Top of Record excerpts
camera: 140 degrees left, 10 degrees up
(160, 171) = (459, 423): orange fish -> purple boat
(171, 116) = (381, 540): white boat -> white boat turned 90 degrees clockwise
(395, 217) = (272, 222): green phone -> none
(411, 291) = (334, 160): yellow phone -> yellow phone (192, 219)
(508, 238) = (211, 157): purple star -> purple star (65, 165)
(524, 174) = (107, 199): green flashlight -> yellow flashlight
Bottom of Record excerpts
◆ **Task goal**:
Read through the records above and copy the lines that contain "purple".

◆ **Task response**:
(160, 171) = (459, 423): orange fish -> purple boat
(508, 238) = (211, 157): purple star -> purple star (65, 165)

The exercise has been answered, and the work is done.